▸ Your instructions
Each line of the material below with the word "MATRIX" is to be reported.
======== Source material
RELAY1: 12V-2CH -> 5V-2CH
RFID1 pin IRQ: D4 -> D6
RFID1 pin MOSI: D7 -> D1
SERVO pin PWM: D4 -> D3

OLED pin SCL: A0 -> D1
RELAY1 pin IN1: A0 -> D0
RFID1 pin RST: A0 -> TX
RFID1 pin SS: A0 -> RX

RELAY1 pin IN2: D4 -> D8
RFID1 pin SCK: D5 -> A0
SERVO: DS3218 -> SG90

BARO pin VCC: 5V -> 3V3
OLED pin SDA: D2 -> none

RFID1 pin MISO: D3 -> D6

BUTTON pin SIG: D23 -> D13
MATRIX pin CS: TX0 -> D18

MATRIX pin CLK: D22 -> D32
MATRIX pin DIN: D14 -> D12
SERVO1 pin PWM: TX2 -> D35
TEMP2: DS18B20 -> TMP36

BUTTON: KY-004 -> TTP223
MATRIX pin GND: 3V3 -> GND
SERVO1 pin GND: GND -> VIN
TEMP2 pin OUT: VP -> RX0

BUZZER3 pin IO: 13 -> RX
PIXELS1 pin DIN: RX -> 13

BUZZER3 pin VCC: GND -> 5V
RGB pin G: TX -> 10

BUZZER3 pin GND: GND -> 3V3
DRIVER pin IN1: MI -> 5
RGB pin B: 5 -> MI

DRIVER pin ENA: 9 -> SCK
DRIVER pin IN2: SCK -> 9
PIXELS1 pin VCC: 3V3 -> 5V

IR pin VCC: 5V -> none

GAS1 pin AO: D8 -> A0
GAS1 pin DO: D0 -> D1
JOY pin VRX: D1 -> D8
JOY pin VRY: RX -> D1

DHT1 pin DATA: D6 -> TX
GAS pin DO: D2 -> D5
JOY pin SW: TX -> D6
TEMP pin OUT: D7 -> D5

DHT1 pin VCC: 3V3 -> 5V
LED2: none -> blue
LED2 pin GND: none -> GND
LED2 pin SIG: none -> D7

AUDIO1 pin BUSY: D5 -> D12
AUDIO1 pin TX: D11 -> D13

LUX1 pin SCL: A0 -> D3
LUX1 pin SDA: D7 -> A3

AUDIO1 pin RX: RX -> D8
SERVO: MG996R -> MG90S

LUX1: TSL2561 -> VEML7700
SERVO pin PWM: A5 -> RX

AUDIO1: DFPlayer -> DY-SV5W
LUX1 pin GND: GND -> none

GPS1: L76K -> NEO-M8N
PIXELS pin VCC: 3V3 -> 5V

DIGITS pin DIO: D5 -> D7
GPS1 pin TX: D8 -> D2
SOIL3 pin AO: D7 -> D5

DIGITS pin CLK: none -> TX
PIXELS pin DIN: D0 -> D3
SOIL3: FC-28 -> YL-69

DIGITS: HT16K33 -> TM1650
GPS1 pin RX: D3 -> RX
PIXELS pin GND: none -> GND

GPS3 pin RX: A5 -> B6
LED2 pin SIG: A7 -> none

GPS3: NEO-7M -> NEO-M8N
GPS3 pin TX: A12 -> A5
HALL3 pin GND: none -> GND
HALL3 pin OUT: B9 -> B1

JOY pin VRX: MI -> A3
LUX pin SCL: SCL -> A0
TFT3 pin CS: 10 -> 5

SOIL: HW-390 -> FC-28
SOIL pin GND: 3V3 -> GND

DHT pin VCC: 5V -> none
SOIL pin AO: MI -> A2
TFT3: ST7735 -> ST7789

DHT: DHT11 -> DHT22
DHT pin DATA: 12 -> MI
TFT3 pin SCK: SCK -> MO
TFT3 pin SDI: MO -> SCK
================
▸ Solution to the exercise
MATRIX pin CS: TX0 -> D18
MATRIX pin CLK: D22 -> D32
MATRIX pin DIN: D14 -> D12
MATRIX pin GND: 3V3 -> GND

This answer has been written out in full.